**WHAT YOU WILL DO**. Where the data below begins, start retyping exactly, and end on the line with "orange circle: (185, 36) -> (235, 60), moved", which is included; no picture goes in.
■ ■ ■ ■ ■ ■ ■
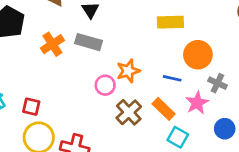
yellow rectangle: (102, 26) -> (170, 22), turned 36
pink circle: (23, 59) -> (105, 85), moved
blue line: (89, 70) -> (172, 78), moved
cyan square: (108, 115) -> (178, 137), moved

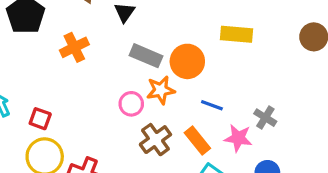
yellow rectangle: (170, 22) -> (236, 34), moved
gray rectangle: (89, 42) -> (146, 56), moved
orange circle: (198, 55) -> (187, 61), moved
pink star: (197, 103) -> (238, 138), turned 30

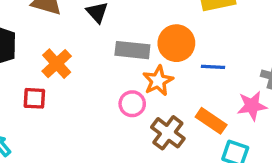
blue line: (212, 105) -> (213, 67), moved
red square: (40, 119) -> (34, 98), moved

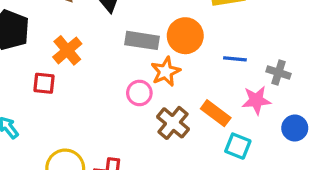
blue line: (213, 67) -> (235, 59), moved

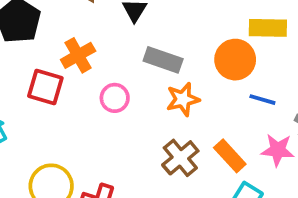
orange circle: (185, 36) -> (235, 60), moved
red square: (44, 83) -> (45, 87), size x1.4
pink circle: (139, 93) -> (115, 98), moved

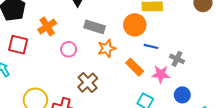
red square: (45, 87) -> (18, 45), moved
orange rectangle: (230, 156) -> (135, 67), moved
brown cross: (180, 158) -> (88, 83), moved

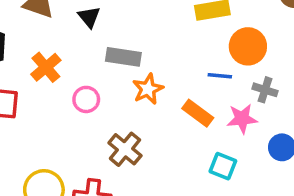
orange circle: (135, 25) -> (248, 46), moved

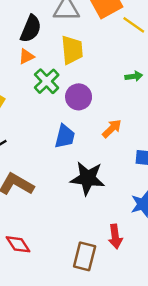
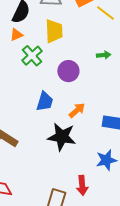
purple circle: (79, 97) -> (68, 71), moved
orange arrow: (112, 129) -> (77, 110), moved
■ ■ ■ ■ ■ ■ ■
**SOLUTION TO THE EXERCISE**.
yellow rectangle: (102, 26) -> (170, 22), turned 36
pink circle: (23, 59) -> (105, 85), moved
blue line: (89, 70) -> (172, 78), moved
cyan square: (108, 115) -> (178, 137), moved

yellow rectangle: (170, 22) -> (236, 34), moved
gray rectangle: (89, 42) -> (146, 56), moved
orange circle: (198, 55) -> (187, 61), moved
pink star: (197, 103) -> (238, 138), turned 30

blue line: (212, 105) -> (213, 67), moved
red square: (40, 119) -> (34, 98), moved

blue line: (213, 67) -> (235, 59), moved

orange circle: (185, 36) -> (235, 60), moved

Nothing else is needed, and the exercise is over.